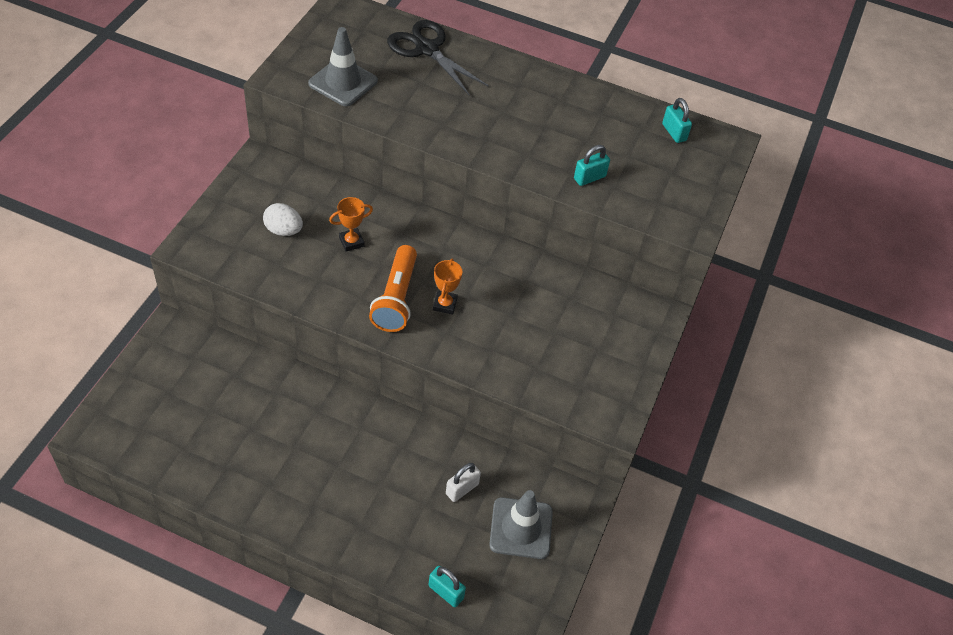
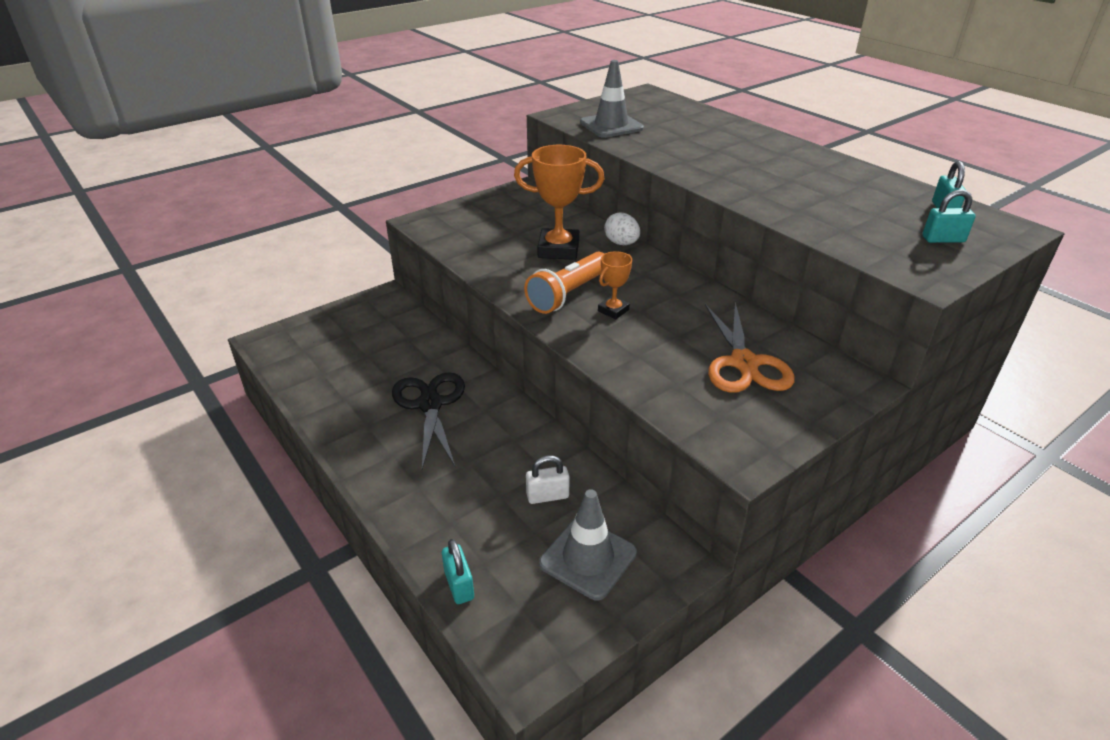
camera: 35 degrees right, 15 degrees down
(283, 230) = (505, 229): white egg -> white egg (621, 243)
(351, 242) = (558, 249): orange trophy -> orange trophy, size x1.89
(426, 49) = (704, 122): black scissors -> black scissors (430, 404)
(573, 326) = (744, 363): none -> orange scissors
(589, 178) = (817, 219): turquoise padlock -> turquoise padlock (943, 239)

□ □ □ □ □ □ □

(Work task) Everything in the entries above should be returned exactly, apart from the pictures.

(Result)
camera: 35 degrees right, 15 degrees down
(283, 230) = (505, 229): white egg -> white egg (621, 243)
(351, 242) = (558, 249): orange trophy -> orange trophy, size x1.89
(426, 49) = (704, 122): black scissors -> black scissors (430, 404)
(573, 326) = (744, 363): none -> orange scissors
(589, 178) = (817, 219): turquoise padlock -> turquoise padlock (943, 239)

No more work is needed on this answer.